Content starts
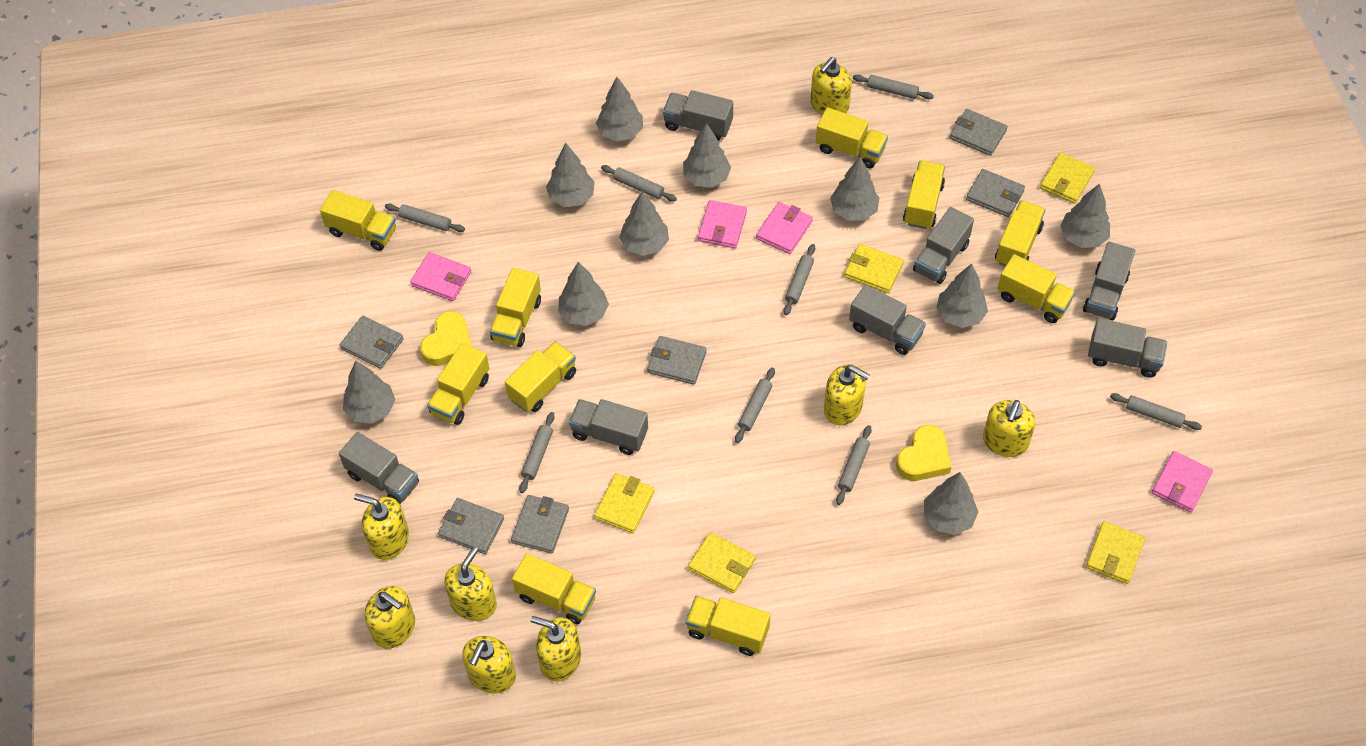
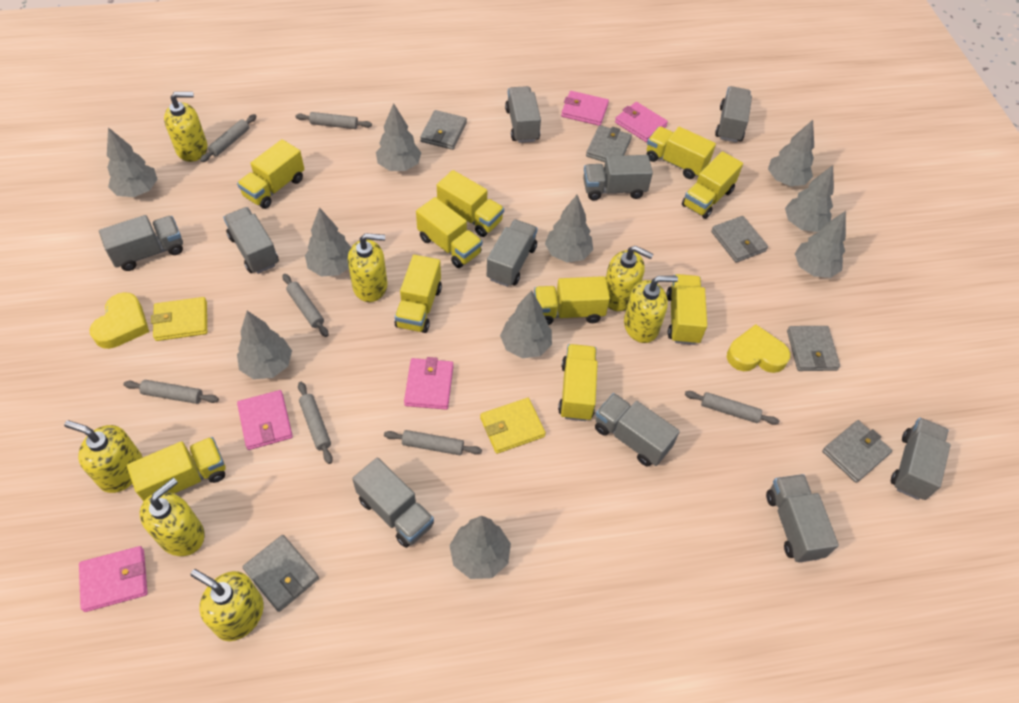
grey rolling pin: 8 -> 7
grey truck: 7 -> 10
pink wallet: 4 -> 5
yellow soap dispenser: 8 -> 7
yellow wallet: 5 -> 2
Content ends
_EXERCISE REQUIREMENTS_
Everything in the listing above is to be given again exactly, apart from the pictures.

_RESULT OF THIS EXERCISE_
grey rolling pin: 8 -> 7
grey truck: 7 -> 10
pink wallet: 4 -> 5
yellow soap dispenser: 8 -> 7
yellow wallet: 5 -> 2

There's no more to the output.